(Coordinate-based object records)

--

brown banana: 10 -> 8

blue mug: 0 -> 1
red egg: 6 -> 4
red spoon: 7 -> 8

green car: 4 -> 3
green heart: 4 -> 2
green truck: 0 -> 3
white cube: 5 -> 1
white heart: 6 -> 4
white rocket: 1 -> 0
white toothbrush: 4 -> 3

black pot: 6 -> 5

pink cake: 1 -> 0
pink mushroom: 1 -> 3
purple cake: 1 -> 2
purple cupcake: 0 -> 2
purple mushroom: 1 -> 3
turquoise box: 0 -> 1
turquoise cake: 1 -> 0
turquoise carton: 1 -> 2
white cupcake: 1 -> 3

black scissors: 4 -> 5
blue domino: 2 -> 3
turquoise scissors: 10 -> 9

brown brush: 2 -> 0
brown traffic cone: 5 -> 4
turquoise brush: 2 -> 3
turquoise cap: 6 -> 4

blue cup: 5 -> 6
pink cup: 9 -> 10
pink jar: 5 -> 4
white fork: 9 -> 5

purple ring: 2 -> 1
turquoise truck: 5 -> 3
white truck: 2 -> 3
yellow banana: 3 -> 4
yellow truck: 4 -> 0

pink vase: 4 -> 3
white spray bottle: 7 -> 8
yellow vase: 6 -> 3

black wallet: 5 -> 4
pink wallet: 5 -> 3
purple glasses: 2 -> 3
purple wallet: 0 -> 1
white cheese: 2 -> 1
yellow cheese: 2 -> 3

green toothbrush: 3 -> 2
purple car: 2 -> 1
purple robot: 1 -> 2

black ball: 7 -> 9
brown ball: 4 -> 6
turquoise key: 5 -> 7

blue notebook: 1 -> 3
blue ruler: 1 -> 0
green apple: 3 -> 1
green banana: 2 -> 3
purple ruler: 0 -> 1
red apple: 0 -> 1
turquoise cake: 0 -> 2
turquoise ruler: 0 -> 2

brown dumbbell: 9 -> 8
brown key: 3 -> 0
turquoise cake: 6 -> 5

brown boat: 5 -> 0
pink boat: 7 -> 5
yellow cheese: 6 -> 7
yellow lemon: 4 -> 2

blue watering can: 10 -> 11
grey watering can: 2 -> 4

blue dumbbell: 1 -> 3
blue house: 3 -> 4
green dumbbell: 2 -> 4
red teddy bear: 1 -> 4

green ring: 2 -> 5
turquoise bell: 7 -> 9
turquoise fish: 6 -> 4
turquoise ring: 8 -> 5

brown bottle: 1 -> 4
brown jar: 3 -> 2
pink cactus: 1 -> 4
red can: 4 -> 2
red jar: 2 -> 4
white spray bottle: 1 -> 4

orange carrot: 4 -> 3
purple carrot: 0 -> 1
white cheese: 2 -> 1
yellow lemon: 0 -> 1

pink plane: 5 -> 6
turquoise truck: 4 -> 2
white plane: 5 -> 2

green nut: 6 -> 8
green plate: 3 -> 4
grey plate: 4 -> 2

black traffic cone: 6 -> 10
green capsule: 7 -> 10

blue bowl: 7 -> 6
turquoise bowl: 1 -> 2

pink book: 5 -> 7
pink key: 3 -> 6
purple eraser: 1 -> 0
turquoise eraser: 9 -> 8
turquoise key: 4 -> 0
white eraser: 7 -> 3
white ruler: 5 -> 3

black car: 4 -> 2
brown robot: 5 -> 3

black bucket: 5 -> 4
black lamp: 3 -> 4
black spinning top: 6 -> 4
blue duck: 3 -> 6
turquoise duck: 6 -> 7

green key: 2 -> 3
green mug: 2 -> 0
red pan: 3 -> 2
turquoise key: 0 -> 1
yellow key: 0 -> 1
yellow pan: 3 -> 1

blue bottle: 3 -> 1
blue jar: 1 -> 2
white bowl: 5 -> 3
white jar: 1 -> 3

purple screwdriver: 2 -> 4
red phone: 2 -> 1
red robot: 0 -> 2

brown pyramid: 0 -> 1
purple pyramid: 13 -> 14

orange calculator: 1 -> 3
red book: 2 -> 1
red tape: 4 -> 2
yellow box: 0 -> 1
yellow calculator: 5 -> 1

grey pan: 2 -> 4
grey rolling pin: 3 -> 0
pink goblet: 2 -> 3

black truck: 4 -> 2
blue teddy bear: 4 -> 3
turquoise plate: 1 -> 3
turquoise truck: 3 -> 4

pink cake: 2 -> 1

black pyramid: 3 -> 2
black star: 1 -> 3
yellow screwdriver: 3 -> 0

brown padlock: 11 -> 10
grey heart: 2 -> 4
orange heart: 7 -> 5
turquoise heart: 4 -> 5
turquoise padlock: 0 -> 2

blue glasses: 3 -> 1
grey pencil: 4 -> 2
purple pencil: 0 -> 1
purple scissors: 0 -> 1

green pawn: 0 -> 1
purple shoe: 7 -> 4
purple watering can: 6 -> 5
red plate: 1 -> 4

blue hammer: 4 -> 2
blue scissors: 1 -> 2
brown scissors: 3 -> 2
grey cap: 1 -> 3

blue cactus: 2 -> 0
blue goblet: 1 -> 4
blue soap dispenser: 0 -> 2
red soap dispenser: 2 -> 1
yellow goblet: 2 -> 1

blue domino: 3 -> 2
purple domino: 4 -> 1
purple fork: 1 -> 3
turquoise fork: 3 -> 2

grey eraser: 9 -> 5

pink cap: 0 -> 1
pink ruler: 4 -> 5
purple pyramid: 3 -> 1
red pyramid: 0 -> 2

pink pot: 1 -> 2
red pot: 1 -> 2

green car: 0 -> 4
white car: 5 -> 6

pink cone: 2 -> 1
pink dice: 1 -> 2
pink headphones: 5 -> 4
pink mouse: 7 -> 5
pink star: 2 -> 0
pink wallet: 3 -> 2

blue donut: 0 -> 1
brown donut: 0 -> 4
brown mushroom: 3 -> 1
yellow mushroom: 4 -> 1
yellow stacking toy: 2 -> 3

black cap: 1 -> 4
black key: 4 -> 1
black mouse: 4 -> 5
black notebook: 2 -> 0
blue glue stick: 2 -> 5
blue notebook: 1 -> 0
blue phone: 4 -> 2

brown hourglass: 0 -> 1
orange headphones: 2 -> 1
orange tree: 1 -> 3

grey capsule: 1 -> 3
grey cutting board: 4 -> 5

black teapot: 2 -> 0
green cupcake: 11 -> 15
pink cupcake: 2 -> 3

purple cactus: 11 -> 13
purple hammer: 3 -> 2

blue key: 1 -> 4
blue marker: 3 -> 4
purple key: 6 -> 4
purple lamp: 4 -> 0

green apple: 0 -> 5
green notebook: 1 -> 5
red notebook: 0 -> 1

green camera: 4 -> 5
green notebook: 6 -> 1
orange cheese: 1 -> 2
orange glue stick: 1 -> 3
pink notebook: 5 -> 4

--

*Brief*. Copy all the records exactly so that no character differs from the source.

*Task output*.
brown banana: 10 -> 8

blue mug: 0 -> 1
red egg: 6 -> 4
red spoon: 7 -> 8

green car: 4 -> 3
green heart: 4 -> 2
green truck: 0 -> 3
white cube: 5 -> 1
white heart: 6 -> 4
white rocket: 1 -> 0
white toothbrush: 4 -> 3

black pot: 6 -> 5

pink cake: 1 -> 0
pink mushroom: 1 -> 3
purple cake: 1 -> 2
purple cupcake: 0 -> 2
purple mushroom: 1 -> 3
turquoise box: 0 -> 1
turquoise cake: 1 -> 0
turquoise carton: 1 -> 2
white cupcake: 1 -> 3

black scissors: 4 -> 5
blue domino: 2 -> 3
turquoise scissors: 10 -> 9

brown brush: 2 -> 0
brown traffic cone: 5 -> 4
turquoise brush: 2 -> 3
turquoise cap: 6 -> 4

blue cup: 5 -> 6
pink cup: 9 -> 10
pink jar: 5 -> 4
white fork: 9 -> 5

purple ring: 2 -> 1
turquoise truck: 5 -> 3
white truck: 2 -> 3
yellow banana: 3 -> 4
yellow truck: 4 -> 0

pink vase: 4 -> 3
white spray bottle: 7 -> 8
yellow vase: 6 -> 3

black wallet: 5 -> 4
pink wallet: 5 -> 3
purple glasses: 2 -> 3
purple wallet: 0 -> 1
white cheese: 2 -> 1
yellow cheese: 2 -> 3

green toothbrush: 3 -> 2
purple car: 2 -> 1
purple robot: 1 -> 2

black ball: 7 -> 9
brown ball: 4 -> 6
turquoise key: 5 -> 7

blue notebook: 1 -> 3
blue ruler: 1 -> 0
green apple: 3 -> 1
green banana: 2 -> 3
purple ruler: 0 -> 1
red apple: 0 -> 1
turquoise cake: 0 -> 2
turquoise ruler: 0 -> 2

brown dumbbell: 9 -> 8
brown key: 3 -> 0
turquoise cake: 6 -> 5

brown boat: 5 -> 0
pink boat: 7 -> 5
yellow cheese: 6 -> 7
yellow lemon: 4 -> 2

blue watering can: 10 -> 11
grey watering can: 2 -> 4

blue dumbbell: 1 -> 3
blue house: 3 -> 4
green dumbbell: 2 -> 4
red teddy bear: 1 -> 4

green ring: 2 -> 5
turquoise bell: 7 -> 9
turquoise fish: 6 -> 4
turquoise ring: 8 -> 5

brown bottle: 1 -> 4
brown jar: 3 -> 2
pink cactus: 1 -> 4
red can: 4 -> 2
red jar: 2 -> 4
white spray bottle: 1 -> 4

orange carrot: 4 -> 3
purple carrot: 0 -> 1
white cheese: 2 -> 1
yellow lemon: 0 -> 1

pink plane: 5 -> 6
turquoise truck: 4 -> 2
white plane: 5 -> 2

green nut: 6 -> 8
green plate: 3 -> 4
grey plate: 4 -> 2

black traffic cone: 6 -> 10
green capsule: 7 -> 10

blue bowl: 7 -> 6
turquoise bowl: 1 -> 2

pink book: 5 -> 7
pink key: 3 -> 6
purple eraser: 1 -> 0
turquoise eraser: 9 -> 8
turquoise key: 4 -> 0
white eraser: 7 -> 3
white ruler: 5 -> 3

black car: 4 -> 2
brown robot: 5 -> 3

black bucket: 5 -> 4
black lamp: 3 -> 4
black spinning top: 6 -> 4
blue duck: 3 -> 6
turquoise duck: 6 -> 7

green key: 2 -> 3
green mug: 2 -> 0
red pan: 3 -> 2
turquoise key: 0 -> 1
yellow key: 0 -> 1
yellow pan: 3 -> 1

blue bottle: 3 -> 1
blue jar: 1 -> 2
white bowl: 5 -> 3
white jar: 1 -> 3

purple screwdriver: 2 -> 4
red phone: 2 -> 1
red robot: 0 -> 2

brown pyramid: 0 -> 1
purple pyramid: 13 -> 14

orange calculator: 1 -> 3
red book: 2 -> 1
red tape: 4 -> 2
yellow box: 0 -> 1
yellow calculator: 5 -> 1

grey pan: 2 -> 4
grey rolling pin: 3 -> 0
pink goblet: 2 -> 3

black truck: 4 -> 2
blue teddy bear: 4 -> 3
turquoise plate: 1 -> 3
turquoise truck: 3 -> 4

pink cake: 2 -> 1

black pyramid: 3 -> 2
black star: 1 -> 3
yellow screwdriver: 3 -> 0

brown padlock: 11 -> 10
grey heart: 2 -> 4
orange heart: 7 -> 5
turquoise heart: 4 -> 5
turquoise padlock: 0 -> 2

blue glasses: 3 -> 1
grey pencil: 4 -> 2
purple pencil: 0 -> 1
purple scissors: 0 -> 1

green pawn: 0 -> 1
purple shoe: 7 -> 4
purple watering can: 6 -> 5
red plate: 1 -> 4

blue hammer: 4 -> 2
blue scissors: 1 -> 2
brown scissors: 3 -> 2
grey cap: 1 -> 3

blue cactus: 2 -> 0
blue goblet: 1 -> 4
blue soap dispenser: 0 -> 2
red soap dispenser: 2 -> 1
yellow goblet: 2 -> 1

blue domino: 3 -> 2
purple domino: 4 -> 1
purple fork: 1 -> 3
turquoise fork: 3 -> 2

grey eraser: 9 -> 5

pink cap: 0 -> 1
pink ruler: 4 -> 5
purple pyramid: 3 -> 1
red pyramid: 0 -> 2

pink pot: 1 -> 2
red pot: 1 -> 2

green car: 0 -> 4
white car: 5 -> 6

pink cone: 2 -> 1
pink dice: 1 -> 2
pink headphones: 5 -> 4
pink mouse: 7 -> 5
pink star: 2 -> 0
pink wallet: 3 -> 2

blue donut: 0 -> 1
brown donut: 0 -> 4
brown mushroom: 3 -> 1
yellow mushroom: 4 -> 1
yellow stacking toy: 2 -> 3

black cap: 1 -> 4
black key: 4 -> 1
black mouse: 4 -> 5
black notebook: 2 -> 0
blue glue stick: 2 -> 5
blue notebook: 1 -> 0
blue phone: 4 -> 2

brown hourglass: 0 -> 1
orange headphones: 2 -> 1
orange tree: 1 -> 3

grey capsule: 1 -> 3
grey cutting board: 4 -> 5

black teapot: 2 -> 0
green cupcake: 11 -> 15
pink cupcake: 2 -> 3

purple cactus: 11 -> 13
purple hammer: 3 -> 2

blue key: 1 -> 4
blue marker: 3 -> 4
purple key: 6 -> 4
purple lamp: 4 -> 0

green apple: 0 -> 5
green notebook: 1 -> 5
red notebook: 0 -> 1

green camera: 4 -> 5
green notebook: 6 -> 1
orange cheese: 1 -> 2
orange glue stick: 1 -> 3
pink notebook: 5 -> 4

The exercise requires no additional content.